▸ REQUIRED WORK: When you reach the line in the listing below that contains "black brick E8:F8", begin returning lines exactly as written, and stop after the line that contains "grey brick H2:H4". Return no other lines.

=== TASK INPUT ===

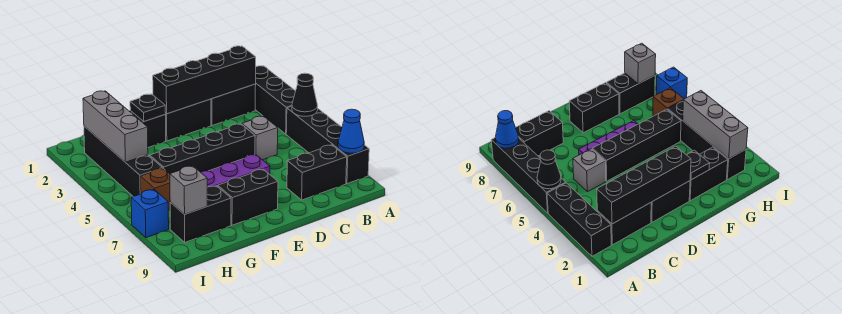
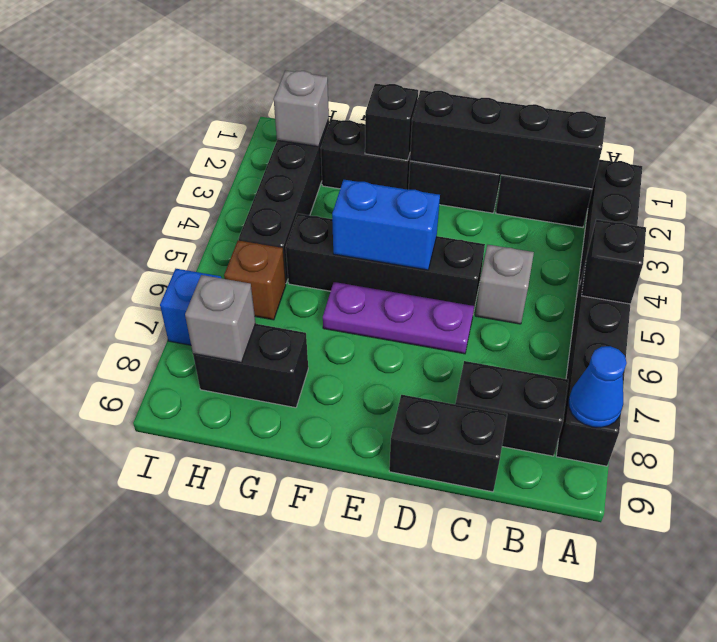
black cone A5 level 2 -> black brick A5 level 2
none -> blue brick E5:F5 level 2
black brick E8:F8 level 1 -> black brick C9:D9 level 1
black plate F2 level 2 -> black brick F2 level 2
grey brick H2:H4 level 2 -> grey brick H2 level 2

===
=== TASK INPUT ===

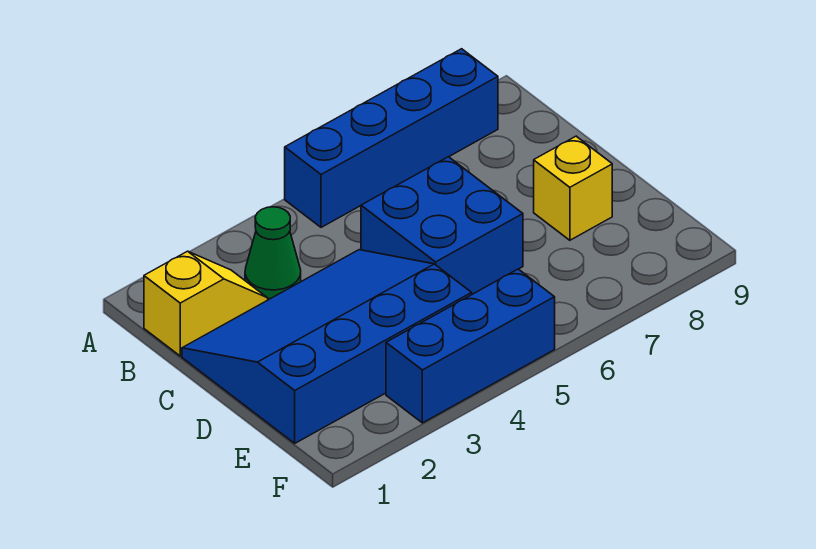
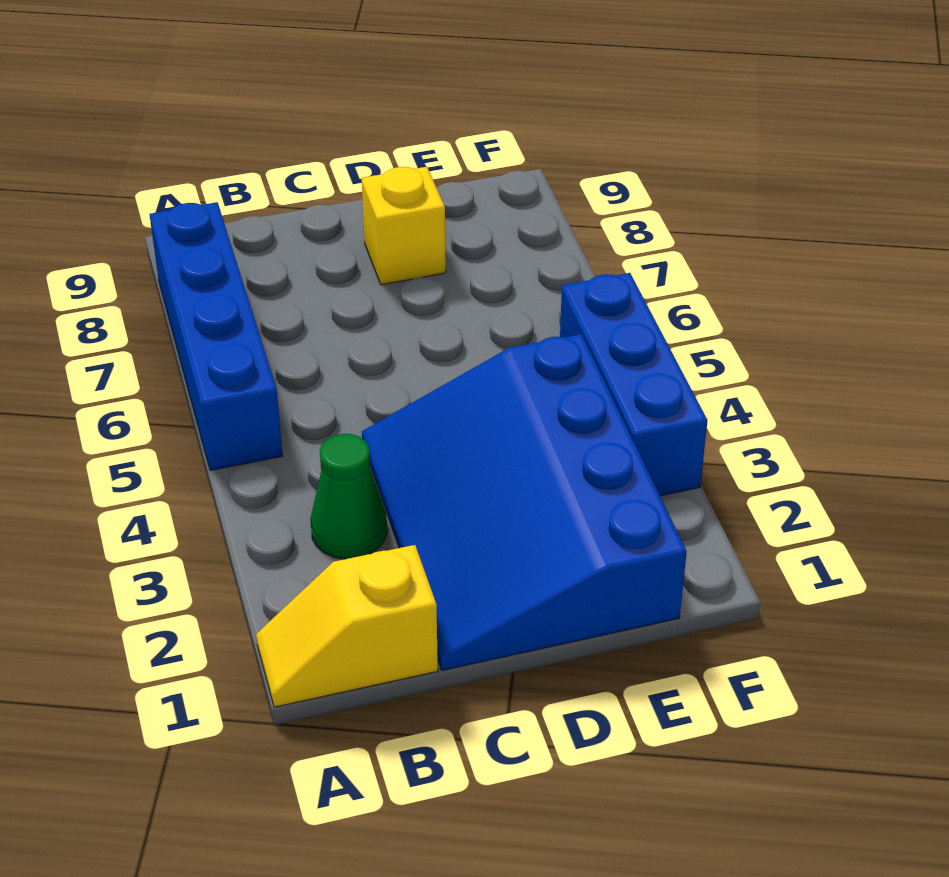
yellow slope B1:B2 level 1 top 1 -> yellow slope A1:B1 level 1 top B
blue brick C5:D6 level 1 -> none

===

▸ RESULT FOR THIS EXERCISE:
black brick E8:F8 level 1 -> black brick C9:D9 level 1
black plate F2 level 2 -> black brick F2 level 2
grey brick H2:H4 level 2 -> grey brick H2 level 2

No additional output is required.